--- START ---

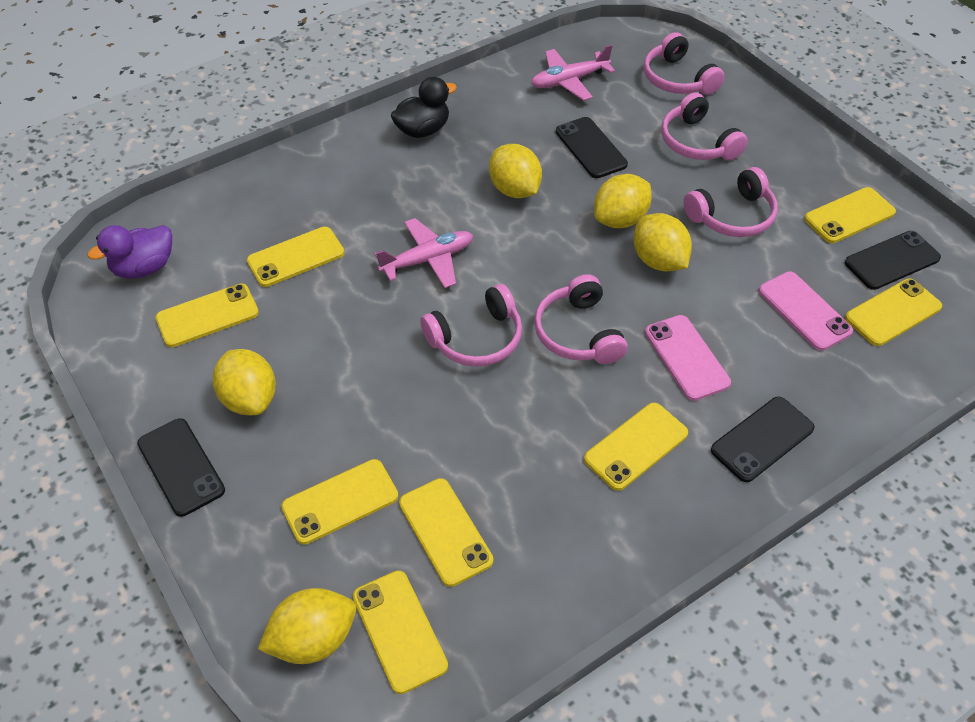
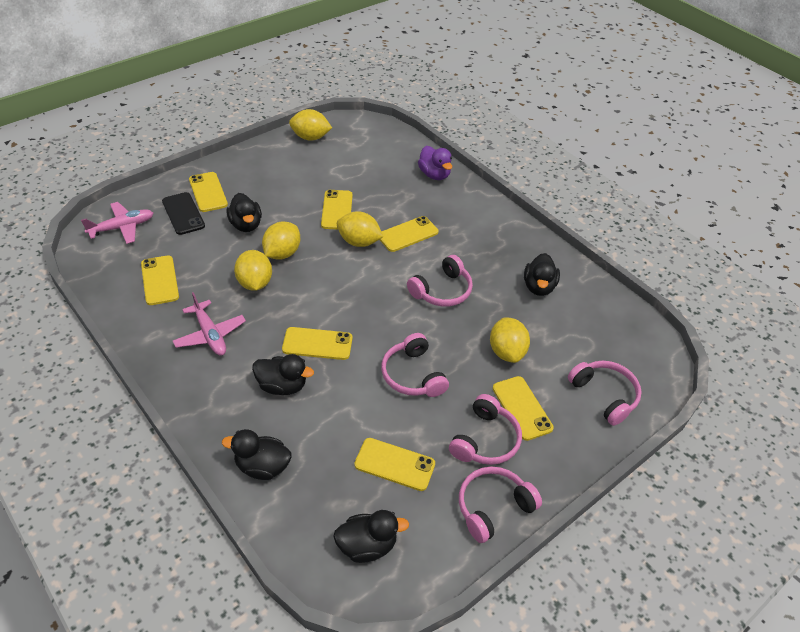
black duck: 1 -> 5
black phone: 4 -> 1
pink phone: 2 -> 0
yellow phone: 8 -> 7

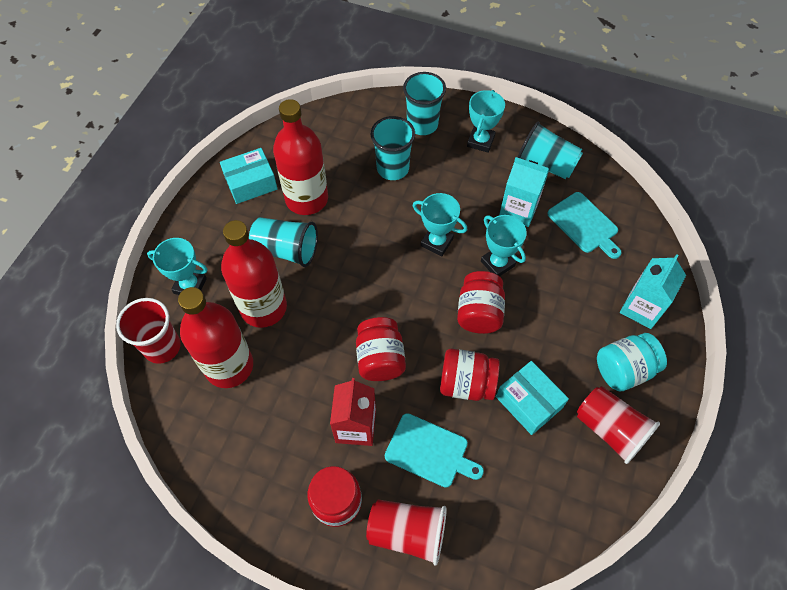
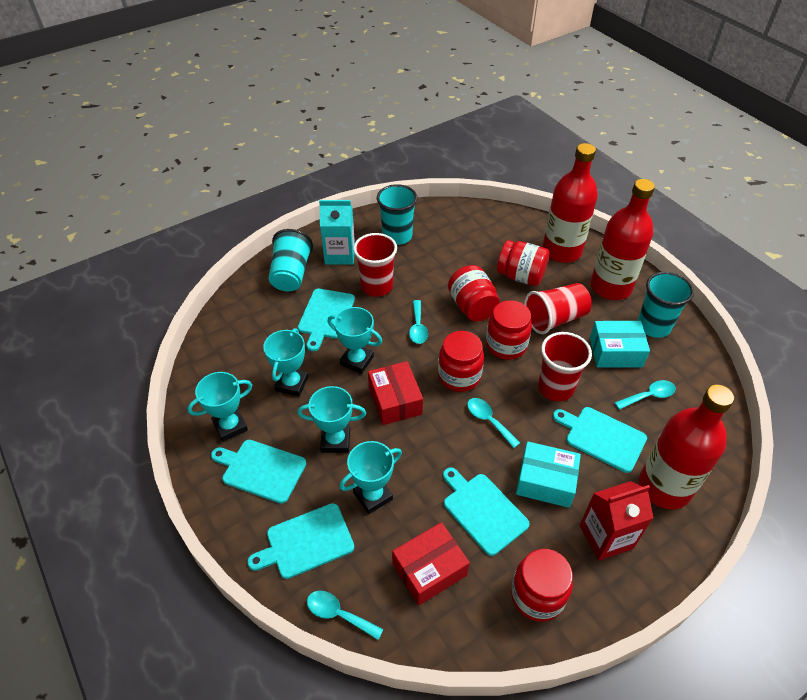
red box: 0 -> 2
red jar: 4 -> 5
turquoise carton: 2 -> 1
turquoise cup: 4 -> 3
turquoise cutting board: 2 -> 5
turquoise jar: 1 -> 0
turquoise spoon: 0 -> 4
turquoise trophy: 4 -> 5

--- END ---

Task.
Copy exactly the line containing "turquoise cup: 4 -> 3" and each line after it through the end of the records above.

Reply.
turquoise cup: 4 -> 3
turquoise cutting board: 2 -> 5
turquoise jar: 1 -> 0
turquoise spoon: 0 -> 4
turquoise trophy: 4 -> 5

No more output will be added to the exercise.